• [TASK PROMPT]: Beginning with the line containing "gray line: (40, 76) -> (75, 91), moved" and ending with the line containing "brown star: (85, 56)", write out each line of the records below exactly; pictures and lines outside that range are left out.

EXERCISE DATA START

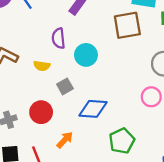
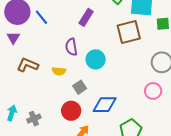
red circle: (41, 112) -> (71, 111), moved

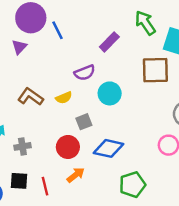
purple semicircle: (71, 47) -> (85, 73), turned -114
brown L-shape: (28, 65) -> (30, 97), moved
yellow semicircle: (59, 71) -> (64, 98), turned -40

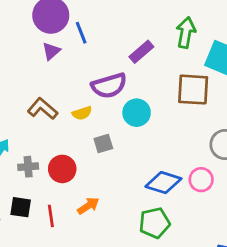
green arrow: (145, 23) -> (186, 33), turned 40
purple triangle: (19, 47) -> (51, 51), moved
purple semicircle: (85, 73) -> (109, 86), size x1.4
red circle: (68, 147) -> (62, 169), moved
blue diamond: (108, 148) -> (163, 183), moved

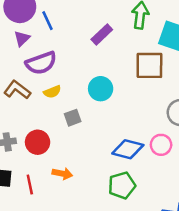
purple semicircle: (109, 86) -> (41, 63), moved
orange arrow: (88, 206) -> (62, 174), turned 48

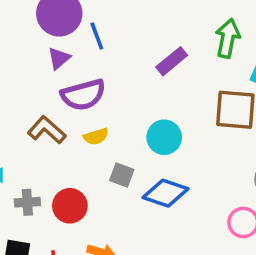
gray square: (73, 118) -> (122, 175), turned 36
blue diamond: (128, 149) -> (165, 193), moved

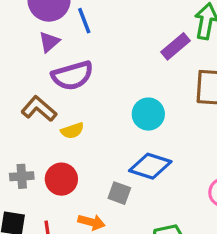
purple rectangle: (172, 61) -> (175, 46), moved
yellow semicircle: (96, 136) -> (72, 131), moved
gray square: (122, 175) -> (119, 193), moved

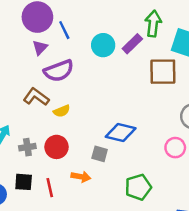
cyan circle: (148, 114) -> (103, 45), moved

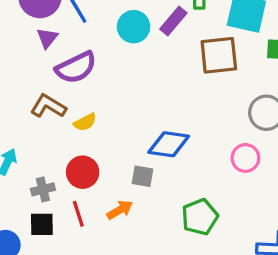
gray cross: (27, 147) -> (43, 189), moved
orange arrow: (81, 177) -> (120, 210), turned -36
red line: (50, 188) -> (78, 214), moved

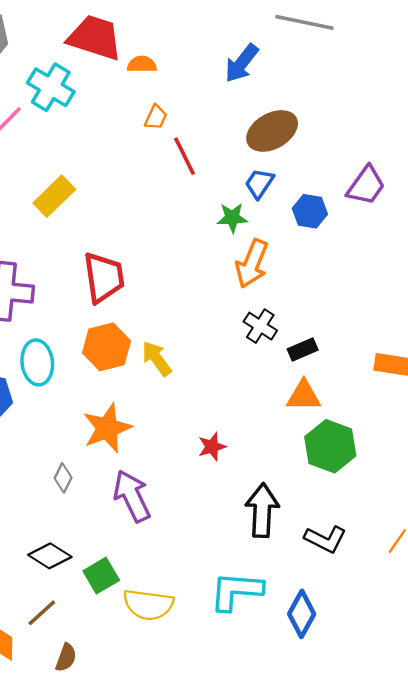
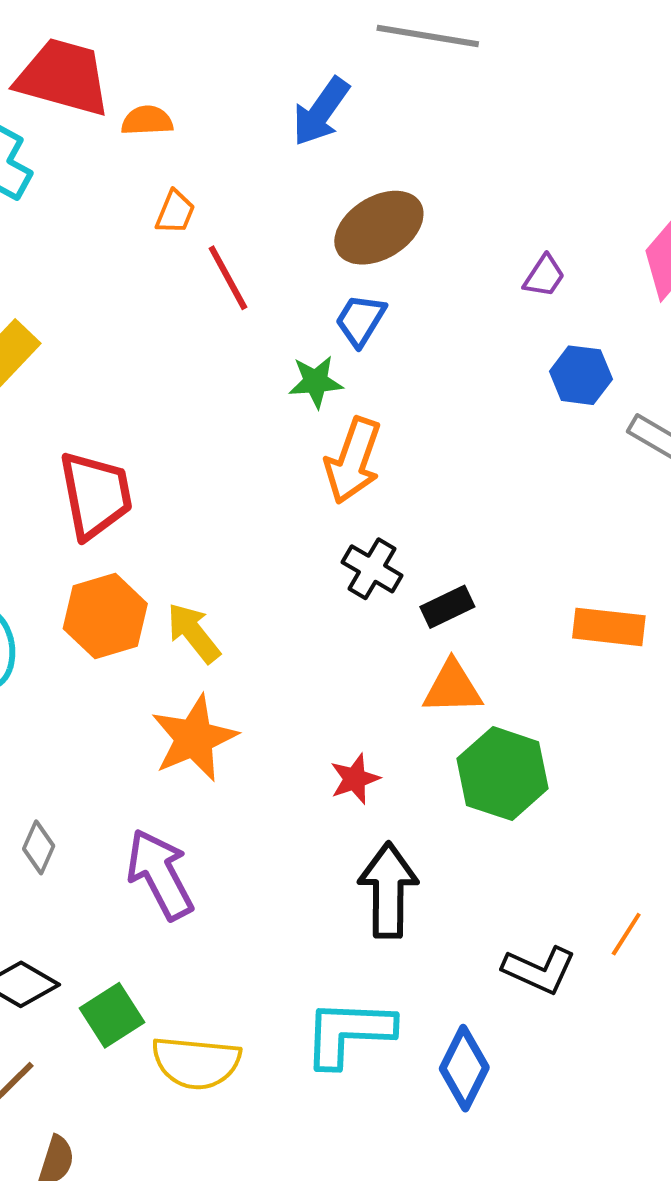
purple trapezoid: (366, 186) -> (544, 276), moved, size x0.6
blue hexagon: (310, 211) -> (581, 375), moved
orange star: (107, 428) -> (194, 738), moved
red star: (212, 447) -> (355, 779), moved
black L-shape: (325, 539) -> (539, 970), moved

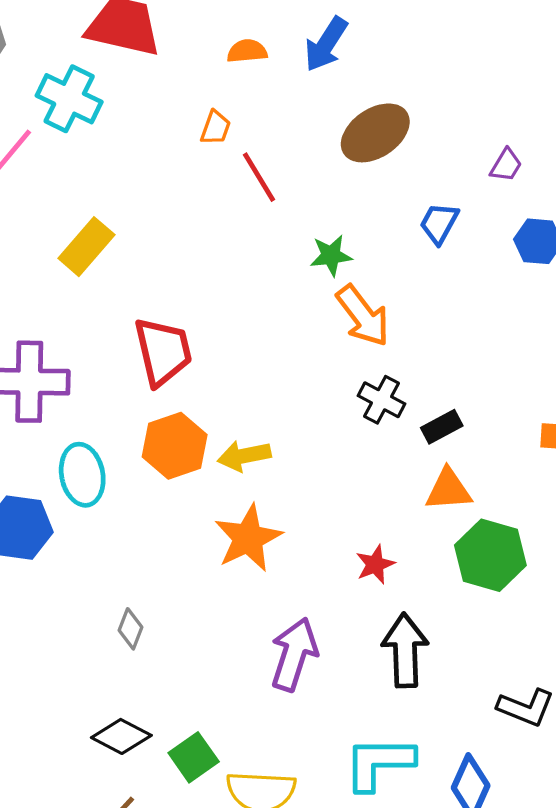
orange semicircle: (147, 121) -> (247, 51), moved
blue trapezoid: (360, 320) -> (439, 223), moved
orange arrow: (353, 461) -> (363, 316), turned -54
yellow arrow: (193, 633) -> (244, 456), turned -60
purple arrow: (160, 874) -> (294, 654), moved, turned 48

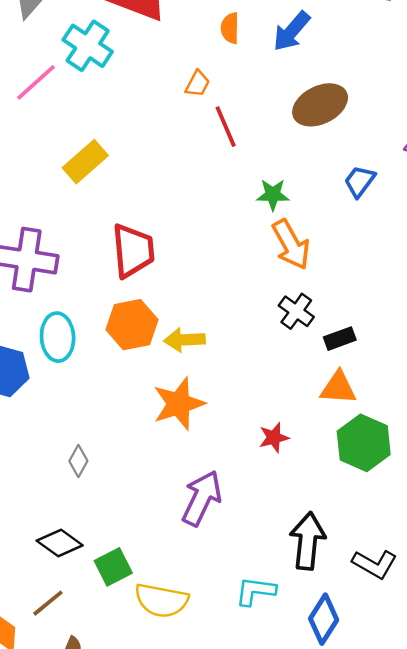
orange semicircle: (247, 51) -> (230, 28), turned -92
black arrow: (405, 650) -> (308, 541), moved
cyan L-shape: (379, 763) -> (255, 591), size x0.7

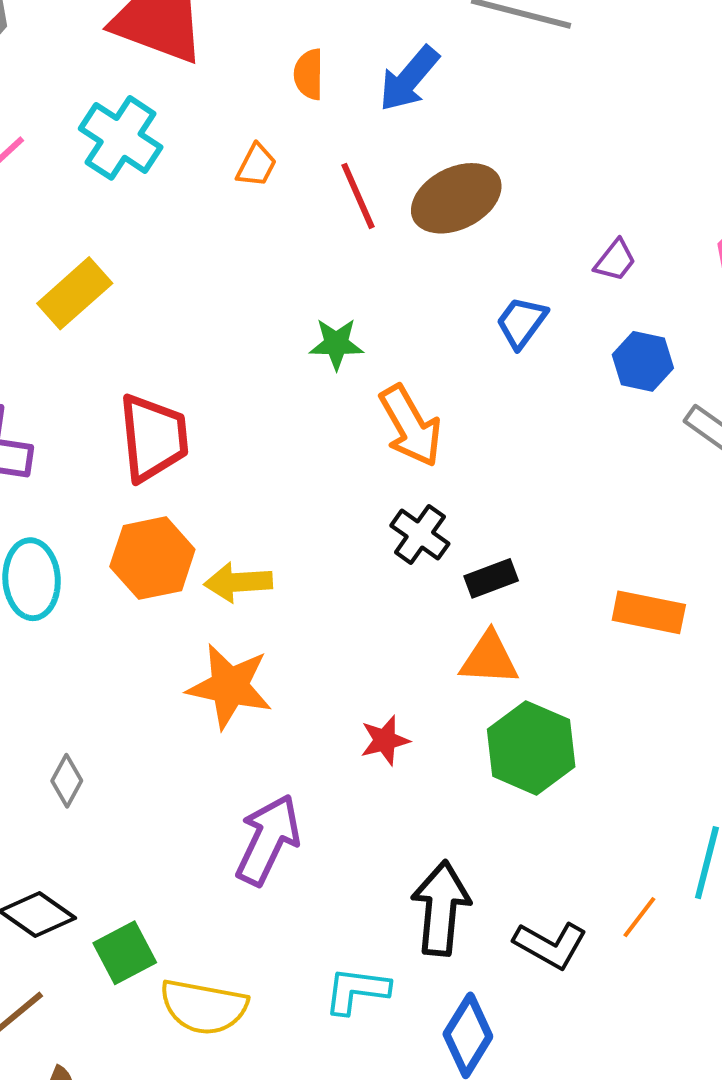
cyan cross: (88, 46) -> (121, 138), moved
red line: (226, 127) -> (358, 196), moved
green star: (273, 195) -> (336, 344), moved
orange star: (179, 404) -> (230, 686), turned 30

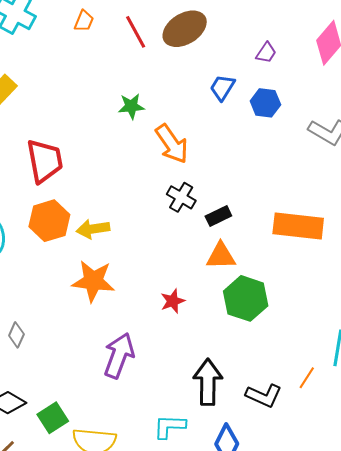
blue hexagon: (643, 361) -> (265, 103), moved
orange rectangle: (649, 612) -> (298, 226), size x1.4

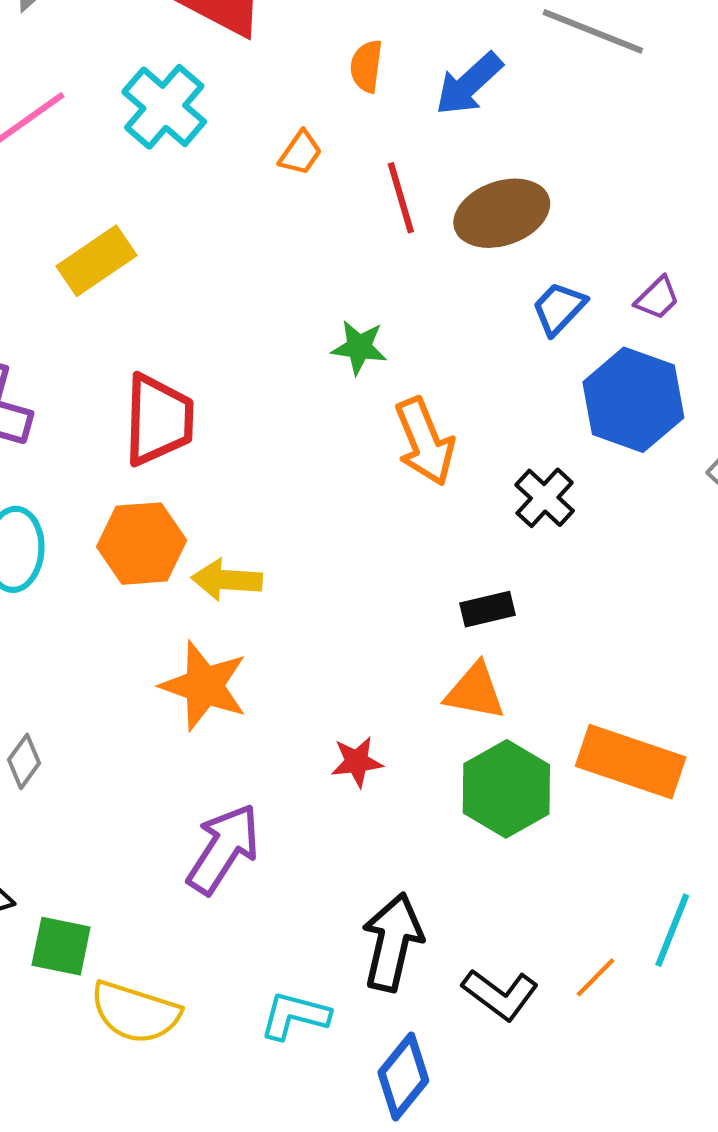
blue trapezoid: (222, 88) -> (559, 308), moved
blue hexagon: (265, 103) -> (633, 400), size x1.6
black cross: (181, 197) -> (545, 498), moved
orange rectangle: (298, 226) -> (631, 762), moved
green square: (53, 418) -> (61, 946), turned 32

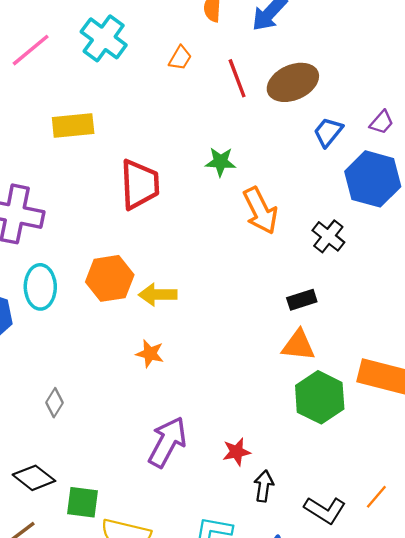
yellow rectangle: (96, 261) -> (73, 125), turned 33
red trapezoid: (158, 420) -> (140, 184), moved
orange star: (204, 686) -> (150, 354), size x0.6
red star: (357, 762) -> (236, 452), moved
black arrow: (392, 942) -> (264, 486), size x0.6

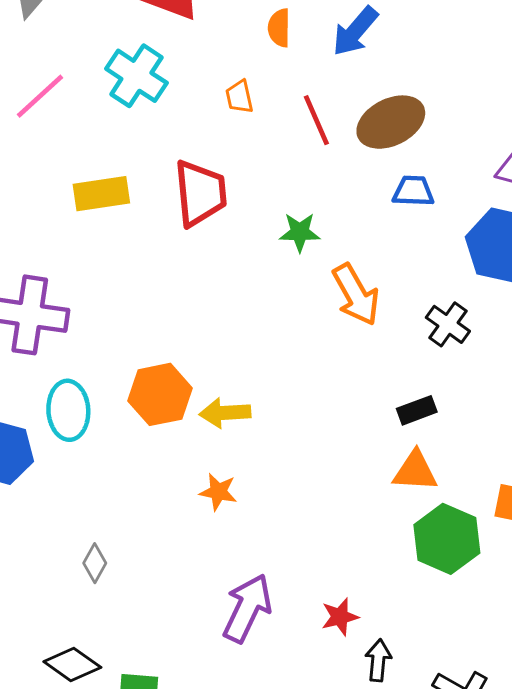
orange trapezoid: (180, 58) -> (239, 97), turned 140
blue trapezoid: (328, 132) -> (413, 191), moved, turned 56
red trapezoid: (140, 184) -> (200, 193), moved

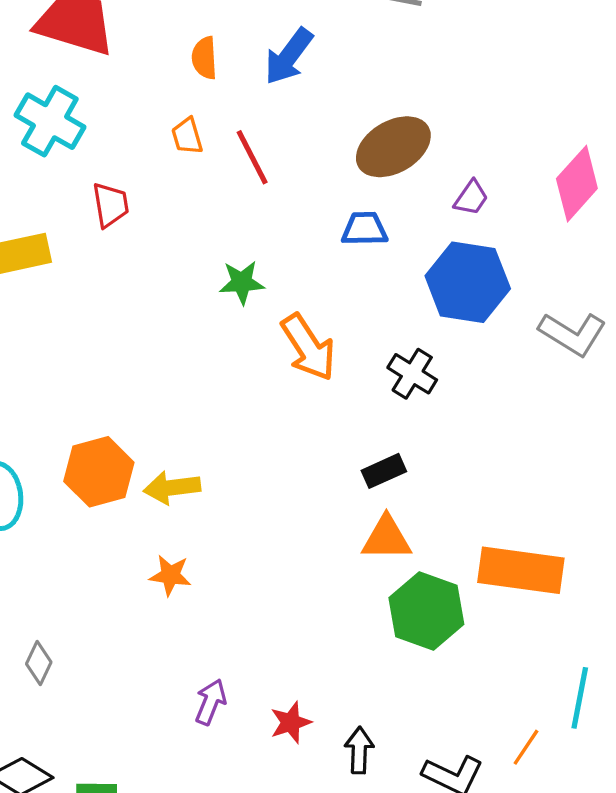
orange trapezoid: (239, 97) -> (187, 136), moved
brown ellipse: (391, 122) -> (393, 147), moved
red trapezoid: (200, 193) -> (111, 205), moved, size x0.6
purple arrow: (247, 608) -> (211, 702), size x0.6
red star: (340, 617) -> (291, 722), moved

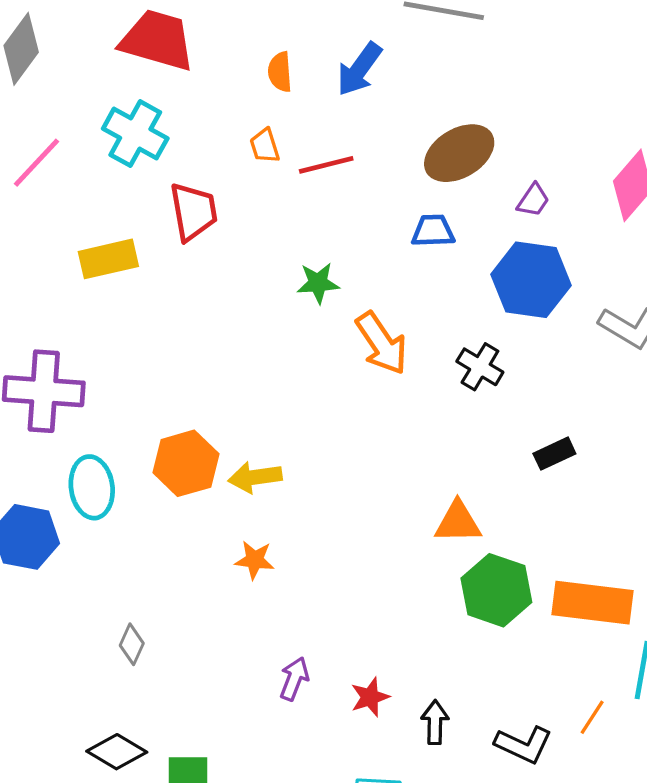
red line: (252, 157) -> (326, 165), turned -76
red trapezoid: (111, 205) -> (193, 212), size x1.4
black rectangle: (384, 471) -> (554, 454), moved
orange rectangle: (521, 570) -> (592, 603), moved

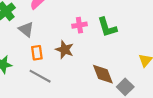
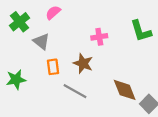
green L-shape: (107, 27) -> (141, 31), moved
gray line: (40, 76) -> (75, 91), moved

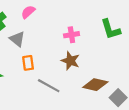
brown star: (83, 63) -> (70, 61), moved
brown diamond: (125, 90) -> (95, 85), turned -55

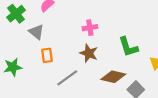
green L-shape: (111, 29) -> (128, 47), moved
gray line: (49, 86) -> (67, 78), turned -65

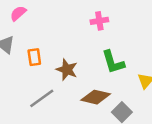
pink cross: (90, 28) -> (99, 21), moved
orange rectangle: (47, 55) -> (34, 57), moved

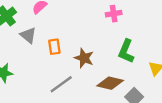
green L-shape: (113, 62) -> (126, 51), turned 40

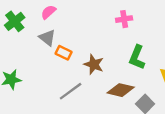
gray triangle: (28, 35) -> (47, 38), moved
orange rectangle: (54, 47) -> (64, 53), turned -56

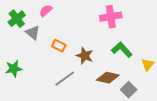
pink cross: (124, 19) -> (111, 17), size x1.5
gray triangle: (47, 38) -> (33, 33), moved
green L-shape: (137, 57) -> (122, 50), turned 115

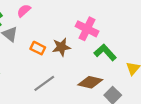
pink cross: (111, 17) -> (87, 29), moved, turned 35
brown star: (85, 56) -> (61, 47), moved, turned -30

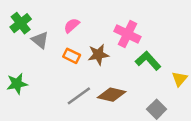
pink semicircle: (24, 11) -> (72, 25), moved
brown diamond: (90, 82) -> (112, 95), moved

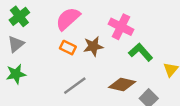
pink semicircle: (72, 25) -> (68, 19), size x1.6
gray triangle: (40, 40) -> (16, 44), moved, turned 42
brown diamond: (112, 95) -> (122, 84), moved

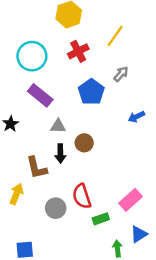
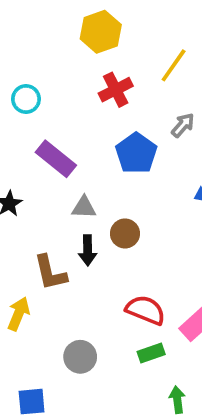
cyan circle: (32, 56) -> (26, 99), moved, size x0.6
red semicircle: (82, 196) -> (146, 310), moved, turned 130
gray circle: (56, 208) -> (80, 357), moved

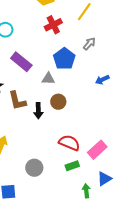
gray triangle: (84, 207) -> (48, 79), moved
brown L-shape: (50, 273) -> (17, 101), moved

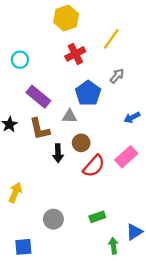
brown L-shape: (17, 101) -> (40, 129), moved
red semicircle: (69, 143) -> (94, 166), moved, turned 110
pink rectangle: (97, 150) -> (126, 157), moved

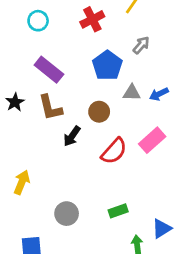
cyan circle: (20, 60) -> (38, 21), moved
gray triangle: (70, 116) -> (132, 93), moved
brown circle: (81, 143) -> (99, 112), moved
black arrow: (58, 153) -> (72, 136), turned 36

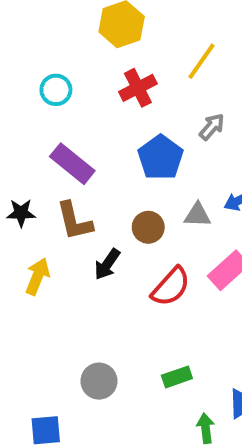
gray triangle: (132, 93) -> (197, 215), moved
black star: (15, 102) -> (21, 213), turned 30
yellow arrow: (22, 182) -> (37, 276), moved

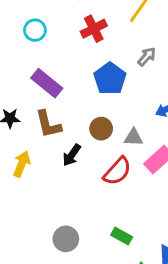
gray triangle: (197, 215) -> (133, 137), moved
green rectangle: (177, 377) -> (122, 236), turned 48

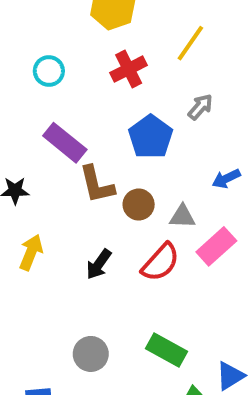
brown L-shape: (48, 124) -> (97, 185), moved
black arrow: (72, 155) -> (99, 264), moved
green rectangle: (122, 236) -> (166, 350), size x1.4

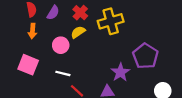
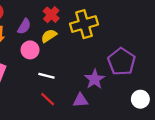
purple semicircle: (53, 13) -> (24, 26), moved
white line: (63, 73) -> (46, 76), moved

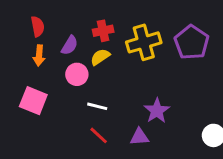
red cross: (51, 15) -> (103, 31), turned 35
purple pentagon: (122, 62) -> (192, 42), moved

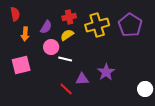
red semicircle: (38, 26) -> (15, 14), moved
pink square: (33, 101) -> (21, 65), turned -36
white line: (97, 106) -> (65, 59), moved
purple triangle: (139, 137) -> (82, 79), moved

EXERCISE DATA END

• [TASK SOLUTION]:
gray line: (40, 76) -> (75, 91), moved

brown star: (83, 63) -> (70, 61), moved
brown diamond: (125, 90) -> (95, 85), turned -55

green L-shape: (111, 29) -> (128, 47), moved
gray line: (49, 86) -> (67, 78), turned -65

pink cross: (90, 28) -> (99, 21), moved
orange rectangle: (47, 55) -> (34, 57), moved

green L-shape: (113, 62) -> (126, 51), turned 40

gray triangle: (28, 35) -> (47, 38), moved
orange rectangle: (54, 47) -> (64, 53), turned -56

pink cross: (124, 19) -> (111, 17), size x1.5
gray triangle: (47, 38) -> (33, 33), moved
green L-shape: (137, 57) -> (122, 50), turned 115

pink cross: (111, 17) -> (87, 29), moved, turned 35
brown star: (85, 56) -> (61, 47), moved, turned -30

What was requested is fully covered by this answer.